§ Directions for this task
Go through the entries below and pick out every line with "pawn".

§ Records supplied
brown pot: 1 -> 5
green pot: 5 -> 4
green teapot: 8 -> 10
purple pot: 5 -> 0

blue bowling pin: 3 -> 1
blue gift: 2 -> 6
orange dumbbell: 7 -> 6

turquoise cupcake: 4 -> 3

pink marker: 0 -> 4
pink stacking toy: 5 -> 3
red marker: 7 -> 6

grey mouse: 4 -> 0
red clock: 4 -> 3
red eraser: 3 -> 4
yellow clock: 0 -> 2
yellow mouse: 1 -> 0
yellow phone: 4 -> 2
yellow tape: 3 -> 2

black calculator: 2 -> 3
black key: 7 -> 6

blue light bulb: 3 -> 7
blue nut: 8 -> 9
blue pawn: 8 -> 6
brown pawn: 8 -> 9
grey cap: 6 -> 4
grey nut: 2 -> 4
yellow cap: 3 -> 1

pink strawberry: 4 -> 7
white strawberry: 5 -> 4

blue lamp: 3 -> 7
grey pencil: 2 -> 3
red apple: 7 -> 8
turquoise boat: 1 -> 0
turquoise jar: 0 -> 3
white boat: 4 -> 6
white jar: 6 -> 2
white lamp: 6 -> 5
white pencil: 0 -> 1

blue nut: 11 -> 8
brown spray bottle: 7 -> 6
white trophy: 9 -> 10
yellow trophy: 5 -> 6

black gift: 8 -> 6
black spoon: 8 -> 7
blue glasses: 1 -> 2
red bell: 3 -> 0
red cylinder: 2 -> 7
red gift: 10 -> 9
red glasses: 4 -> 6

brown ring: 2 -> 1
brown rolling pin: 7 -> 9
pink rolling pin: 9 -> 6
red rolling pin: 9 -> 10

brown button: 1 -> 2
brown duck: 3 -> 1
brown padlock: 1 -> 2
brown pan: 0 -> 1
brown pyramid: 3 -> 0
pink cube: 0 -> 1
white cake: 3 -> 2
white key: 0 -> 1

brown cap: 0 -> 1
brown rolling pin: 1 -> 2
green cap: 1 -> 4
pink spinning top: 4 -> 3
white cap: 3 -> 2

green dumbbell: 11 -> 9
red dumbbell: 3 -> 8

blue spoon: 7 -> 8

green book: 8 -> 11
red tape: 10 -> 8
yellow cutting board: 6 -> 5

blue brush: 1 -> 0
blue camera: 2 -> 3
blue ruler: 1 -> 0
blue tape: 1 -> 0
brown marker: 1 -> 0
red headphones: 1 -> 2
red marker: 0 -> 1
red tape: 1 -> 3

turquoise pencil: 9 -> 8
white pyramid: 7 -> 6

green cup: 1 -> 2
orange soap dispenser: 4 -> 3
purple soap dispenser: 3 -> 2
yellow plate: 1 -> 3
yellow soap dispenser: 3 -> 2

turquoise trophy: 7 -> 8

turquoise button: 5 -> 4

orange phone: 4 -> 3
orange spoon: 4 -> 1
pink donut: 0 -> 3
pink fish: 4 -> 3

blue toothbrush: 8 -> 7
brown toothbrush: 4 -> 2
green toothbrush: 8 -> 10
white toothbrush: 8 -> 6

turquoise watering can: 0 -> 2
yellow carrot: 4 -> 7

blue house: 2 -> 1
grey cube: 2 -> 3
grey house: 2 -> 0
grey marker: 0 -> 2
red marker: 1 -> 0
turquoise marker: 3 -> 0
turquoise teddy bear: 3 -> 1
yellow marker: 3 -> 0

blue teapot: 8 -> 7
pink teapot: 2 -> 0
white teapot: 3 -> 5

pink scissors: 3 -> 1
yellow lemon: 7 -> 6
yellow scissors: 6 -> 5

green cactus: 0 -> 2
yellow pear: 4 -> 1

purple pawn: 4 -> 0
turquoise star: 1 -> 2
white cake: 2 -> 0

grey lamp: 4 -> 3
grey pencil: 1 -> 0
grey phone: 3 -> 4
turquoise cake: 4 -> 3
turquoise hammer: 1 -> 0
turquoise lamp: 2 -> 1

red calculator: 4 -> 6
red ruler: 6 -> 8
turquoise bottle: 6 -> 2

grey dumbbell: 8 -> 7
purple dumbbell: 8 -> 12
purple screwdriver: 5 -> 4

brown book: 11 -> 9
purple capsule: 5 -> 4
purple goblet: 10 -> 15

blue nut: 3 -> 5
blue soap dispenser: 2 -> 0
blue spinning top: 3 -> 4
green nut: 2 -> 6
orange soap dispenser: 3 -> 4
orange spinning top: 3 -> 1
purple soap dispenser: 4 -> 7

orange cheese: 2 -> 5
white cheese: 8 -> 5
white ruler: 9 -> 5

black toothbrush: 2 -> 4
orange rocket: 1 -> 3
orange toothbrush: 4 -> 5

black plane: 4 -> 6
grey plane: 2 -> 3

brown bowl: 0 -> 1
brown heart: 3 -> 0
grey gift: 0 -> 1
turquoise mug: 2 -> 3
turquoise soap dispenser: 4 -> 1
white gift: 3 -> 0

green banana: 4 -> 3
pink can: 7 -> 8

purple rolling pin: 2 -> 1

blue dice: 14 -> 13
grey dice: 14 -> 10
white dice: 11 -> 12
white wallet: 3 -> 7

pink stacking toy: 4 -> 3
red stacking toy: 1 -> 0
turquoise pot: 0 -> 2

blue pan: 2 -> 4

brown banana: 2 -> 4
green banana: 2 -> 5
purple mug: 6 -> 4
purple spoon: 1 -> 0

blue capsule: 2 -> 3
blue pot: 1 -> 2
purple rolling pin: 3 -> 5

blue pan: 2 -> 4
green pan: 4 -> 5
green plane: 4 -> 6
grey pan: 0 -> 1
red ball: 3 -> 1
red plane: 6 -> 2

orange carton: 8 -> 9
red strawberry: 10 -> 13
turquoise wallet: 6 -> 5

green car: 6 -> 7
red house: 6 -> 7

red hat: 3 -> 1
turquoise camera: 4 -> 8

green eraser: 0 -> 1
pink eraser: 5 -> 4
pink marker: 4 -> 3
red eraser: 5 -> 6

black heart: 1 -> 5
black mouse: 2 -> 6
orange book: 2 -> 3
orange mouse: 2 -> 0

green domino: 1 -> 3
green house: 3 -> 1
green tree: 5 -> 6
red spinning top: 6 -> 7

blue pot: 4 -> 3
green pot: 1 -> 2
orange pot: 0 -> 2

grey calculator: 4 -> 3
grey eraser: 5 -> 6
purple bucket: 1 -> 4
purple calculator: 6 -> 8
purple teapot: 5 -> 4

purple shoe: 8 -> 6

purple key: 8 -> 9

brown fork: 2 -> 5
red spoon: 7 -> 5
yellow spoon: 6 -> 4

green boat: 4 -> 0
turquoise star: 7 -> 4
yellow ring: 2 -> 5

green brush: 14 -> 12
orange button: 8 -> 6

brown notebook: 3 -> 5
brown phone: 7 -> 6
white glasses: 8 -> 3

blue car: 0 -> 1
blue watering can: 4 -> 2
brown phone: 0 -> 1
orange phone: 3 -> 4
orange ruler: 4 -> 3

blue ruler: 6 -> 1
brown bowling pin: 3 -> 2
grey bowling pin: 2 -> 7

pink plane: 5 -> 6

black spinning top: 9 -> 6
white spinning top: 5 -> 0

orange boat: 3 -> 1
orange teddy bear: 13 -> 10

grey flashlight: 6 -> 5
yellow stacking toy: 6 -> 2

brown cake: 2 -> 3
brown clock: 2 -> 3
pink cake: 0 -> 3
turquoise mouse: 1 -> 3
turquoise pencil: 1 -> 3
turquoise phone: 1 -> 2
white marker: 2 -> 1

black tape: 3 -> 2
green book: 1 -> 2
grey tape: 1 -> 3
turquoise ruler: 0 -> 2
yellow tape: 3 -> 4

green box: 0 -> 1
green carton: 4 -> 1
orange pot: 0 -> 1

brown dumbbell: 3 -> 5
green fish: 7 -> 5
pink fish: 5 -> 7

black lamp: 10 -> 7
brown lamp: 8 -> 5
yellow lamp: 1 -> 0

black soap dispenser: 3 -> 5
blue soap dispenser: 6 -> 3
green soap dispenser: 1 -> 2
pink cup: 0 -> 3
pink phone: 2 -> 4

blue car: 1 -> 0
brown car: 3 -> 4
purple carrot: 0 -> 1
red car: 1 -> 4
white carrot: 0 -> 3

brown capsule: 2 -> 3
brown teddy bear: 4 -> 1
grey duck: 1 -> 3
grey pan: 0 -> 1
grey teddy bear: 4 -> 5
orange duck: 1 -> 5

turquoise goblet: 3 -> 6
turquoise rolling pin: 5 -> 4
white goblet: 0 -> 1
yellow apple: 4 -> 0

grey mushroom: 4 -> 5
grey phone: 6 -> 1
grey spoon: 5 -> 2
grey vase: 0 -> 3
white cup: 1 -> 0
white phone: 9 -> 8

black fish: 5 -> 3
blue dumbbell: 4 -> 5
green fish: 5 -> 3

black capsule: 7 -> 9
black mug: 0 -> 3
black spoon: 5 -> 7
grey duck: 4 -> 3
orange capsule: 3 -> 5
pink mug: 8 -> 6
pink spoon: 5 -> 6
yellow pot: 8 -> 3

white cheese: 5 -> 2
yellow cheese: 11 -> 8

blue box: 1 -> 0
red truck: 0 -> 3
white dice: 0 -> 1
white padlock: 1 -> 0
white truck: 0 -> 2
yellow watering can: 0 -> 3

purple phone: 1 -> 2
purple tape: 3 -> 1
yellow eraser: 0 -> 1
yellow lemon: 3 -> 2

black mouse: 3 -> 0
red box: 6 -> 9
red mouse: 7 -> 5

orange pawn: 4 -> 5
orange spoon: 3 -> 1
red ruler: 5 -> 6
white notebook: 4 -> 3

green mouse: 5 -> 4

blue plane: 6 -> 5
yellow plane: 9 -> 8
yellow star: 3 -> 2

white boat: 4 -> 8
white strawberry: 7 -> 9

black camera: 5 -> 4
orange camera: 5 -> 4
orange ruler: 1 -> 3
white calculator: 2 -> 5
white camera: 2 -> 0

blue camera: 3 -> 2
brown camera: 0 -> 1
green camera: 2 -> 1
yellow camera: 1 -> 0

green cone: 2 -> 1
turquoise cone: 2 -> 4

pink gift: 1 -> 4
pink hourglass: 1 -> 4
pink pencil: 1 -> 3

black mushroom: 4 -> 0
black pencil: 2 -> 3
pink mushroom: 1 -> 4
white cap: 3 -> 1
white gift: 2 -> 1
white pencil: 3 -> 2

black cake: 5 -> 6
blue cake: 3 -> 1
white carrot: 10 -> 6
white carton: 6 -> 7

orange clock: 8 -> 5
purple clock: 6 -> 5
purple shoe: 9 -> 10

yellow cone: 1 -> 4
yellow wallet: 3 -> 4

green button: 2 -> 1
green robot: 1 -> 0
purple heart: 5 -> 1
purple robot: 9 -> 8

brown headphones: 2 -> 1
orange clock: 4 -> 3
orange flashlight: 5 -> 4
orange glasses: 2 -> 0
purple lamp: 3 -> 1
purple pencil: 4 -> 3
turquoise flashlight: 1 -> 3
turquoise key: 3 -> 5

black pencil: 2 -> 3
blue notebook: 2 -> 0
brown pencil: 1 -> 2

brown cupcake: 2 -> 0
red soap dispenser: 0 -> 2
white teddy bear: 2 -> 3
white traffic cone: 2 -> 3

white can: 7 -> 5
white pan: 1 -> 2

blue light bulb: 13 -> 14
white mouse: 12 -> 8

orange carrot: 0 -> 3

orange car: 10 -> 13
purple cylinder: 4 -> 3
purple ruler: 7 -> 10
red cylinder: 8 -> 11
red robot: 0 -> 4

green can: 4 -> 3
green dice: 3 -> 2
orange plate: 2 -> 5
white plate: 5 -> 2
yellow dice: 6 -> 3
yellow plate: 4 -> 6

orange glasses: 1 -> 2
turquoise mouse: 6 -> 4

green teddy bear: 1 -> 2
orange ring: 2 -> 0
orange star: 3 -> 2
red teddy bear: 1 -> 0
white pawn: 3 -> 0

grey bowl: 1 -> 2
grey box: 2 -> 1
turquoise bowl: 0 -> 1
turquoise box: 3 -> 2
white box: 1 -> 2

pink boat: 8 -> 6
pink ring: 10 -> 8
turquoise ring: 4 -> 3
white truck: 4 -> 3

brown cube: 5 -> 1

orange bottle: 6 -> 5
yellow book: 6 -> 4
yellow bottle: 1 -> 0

§ Worked solution
blue pawn: 8 -> 6
brown pawn: 8 -> 9
purple pawn: 4 -> 0
orange pawn: 4 -> 5
white pawn: 3 -> 0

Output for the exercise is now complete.